# Collected data entries

# # #

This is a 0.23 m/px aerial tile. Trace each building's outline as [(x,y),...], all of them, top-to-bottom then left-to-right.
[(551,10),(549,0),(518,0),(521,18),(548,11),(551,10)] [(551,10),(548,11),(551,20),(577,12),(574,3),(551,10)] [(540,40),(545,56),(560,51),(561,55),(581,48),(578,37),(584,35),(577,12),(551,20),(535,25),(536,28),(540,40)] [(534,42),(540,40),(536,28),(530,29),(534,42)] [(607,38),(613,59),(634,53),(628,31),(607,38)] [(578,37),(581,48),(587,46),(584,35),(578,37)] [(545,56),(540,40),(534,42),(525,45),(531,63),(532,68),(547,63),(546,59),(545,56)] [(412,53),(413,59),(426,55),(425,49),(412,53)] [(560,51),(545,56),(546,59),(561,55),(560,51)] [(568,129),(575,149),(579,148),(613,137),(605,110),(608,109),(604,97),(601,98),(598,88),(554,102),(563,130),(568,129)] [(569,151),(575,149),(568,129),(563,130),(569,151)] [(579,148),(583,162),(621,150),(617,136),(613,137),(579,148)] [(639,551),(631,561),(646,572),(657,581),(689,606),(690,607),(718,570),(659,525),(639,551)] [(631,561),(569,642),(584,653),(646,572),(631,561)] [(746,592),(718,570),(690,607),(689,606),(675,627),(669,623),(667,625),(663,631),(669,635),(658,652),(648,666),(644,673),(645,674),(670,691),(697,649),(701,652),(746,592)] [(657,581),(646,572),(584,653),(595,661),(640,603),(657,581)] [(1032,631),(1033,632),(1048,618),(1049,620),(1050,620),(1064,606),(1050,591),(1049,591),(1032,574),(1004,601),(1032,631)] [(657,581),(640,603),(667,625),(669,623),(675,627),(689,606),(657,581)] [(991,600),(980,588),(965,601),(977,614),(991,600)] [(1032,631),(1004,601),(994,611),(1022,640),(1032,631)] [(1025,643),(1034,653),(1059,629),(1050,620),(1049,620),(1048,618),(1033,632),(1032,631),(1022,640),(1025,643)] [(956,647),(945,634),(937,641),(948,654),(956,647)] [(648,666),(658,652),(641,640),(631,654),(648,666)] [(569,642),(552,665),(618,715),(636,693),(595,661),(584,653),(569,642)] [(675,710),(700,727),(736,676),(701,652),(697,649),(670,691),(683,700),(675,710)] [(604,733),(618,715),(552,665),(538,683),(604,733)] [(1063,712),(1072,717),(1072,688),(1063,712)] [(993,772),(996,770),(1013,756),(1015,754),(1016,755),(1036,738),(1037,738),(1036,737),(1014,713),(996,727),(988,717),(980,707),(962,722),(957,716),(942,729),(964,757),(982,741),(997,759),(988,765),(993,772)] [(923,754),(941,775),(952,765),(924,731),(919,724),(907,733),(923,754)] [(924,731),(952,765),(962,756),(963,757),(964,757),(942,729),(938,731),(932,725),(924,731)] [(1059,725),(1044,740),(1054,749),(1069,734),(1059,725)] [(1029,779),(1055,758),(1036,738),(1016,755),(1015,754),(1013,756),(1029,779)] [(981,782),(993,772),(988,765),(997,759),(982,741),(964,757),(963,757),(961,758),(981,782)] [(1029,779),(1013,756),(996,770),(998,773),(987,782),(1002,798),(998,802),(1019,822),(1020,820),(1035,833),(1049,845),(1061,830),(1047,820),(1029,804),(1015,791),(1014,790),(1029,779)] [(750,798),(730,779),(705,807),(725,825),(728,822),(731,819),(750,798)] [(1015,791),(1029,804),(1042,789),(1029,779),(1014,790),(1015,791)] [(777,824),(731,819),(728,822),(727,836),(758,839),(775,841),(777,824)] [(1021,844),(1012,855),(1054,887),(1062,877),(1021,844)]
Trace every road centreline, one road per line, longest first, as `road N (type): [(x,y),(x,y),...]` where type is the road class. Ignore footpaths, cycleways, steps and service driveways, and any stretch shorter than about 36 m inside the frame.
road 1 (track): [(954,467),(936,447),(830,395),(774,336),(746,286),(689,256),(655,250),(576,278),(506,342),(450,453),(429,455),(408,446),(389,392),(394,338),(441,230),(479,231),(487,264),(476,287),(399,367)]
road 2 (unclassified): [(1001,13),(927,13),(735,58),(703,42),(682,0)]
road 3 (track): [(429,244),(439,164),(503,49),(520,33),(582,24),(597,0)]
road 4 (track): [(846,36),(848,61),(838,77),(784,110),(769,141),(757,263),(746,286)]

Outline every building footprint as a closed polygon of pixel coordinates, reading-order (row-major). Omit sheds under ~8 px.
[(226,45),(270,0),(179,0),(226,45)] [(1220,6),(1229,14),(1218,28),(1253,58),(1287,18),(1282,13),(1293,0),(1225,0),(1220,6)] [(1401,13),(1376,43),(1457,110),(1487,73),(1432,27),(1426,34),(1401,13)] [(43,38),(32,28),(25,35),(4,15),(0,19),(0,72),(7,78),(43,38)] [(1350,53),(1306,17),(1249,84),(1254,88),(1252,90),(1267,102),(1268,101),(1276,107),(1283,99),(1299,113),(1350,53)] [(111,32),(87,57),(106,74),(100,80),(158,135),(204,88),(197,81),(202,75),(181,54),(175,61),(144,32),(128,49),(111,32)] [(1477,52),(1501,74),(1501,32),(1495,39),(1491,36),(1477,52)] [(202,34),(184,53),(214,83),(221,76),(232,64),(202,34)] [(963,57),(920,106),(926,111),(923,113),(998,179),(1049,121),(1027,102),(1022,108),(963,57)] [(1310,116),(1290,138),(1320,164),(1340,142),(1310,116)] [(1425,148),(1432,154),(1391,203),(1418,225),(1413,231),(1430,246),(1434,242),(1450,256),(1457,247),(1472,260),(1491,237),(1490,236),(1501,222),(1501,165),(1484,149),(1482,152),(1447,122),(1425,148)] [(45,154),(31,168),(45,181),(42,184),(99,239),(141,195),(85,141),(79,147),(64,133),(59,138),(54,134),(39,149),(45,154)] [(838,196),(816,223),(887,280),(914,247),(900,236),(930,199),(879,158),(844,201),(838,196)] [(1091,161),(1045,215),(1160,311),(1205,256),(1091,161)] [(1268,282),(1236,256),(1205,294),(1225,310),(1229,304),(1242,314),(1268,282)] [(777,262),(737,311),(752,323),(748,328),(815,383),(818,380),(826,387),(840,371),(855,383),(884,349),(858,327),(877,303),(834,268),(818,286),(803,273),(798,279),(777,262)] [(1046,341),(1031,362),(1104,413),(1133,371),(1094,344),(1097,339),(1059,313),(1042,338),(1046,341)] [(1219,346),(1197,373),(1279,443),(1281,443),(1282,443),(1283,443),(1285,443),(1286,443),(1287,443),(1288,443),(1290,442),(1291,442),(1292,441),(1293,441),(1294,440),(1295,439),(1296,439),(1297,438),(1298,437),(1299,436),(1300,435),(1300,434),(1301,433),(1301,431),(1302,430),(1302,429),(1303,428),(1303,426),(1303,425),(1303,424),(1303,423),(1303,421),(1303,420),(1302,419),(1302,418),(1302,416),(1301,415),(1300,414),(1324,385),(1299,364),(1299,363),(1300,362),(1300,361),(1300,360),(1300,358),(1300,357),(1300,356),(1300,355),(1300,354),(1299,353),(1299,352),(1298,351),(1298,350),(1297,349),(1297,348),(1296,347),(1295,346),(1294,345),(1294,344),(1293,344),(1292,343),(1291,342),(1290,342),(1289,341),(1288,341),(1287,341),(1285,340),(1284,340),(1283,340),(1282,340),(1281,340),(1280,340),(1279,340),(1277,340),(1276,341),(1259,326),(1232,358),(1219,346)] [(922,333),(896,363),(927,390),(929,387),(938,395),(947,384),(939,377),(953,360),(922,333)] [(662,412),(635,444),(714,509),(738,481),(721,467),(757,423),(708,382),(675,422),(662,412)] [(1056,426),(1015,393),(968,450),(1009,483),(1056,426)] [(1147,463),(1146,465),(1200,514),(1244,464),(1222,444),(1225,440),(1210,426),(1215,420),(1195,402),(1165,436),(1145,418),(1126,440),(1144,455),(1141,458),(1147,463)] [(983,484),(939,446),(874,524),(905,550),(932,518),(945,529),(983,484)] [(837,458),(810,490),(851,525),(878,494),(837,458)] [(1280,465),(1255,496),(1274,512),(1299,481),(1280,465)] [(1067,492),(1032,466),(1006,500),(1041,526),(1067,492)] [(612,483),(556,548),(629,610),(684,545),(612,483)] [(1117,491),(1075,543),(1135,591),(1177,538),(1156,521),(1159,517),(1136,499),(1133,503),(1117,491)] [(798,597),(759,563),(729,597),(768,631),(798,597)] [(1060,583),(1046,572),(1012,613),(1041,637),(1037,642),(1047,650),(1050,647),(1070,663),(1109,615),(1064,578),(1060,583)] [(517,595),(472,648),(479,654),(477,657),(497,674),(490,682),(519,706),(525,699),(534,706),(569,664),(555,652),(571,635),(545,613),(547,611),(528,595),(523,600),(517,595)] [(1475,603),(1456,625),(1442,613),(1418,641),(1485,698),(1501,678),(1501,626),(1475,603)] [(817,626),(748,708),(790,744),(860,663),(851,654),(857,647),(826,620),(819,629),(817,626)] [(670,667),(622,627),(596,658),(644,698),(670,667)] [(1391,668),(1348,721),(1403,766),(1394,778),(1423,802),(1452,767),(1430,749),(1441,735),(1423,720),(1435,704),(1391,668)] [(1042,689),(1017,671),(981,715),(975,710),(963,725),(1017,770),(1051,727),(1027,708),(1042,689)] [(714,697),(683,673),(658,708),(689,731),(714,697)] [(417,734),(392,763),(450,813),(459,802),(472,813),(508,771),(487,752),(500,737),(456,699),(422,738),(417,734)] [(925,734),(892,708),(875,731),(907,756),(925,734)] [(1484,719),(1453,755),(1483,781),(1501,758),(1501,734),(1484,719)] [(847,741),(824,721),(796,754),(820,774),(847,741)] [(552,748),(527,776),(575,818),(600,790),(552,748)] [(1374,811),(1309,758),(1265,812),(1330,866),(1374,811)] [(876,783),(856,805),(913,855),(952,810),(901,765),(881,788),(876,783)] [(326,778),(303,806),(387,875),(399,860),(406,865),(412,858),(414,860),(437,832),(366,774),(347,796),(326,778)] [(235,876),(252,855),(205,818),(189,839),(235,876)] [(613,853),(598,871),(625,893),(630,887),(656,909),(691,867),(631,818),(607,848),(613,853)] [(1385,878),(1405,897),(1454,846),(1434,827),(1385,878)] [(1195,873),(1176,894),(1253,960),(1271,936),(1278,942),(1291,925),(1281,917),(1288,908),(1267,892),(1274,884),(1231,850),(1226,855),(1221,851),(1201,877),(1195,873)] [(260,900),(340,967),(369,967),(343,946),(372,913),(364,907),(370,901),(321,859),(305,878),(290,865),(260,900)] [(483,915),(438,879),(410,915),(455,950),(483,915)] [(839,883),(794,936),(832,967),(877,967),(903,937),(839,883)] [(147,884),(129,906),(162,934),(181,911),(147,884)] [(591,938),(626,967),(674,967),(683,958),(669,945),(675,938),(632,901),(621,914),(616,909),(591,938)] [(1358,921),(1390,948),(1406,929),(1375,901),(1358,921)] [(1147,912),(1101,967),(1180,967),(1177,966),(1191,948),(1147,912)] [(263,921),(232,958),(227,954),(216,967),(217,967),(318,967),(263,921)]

# # #

# About this task
Go through the entries above and tally each line that has the word "Trace"; reply with the tally and nothing else.

# Your solution
2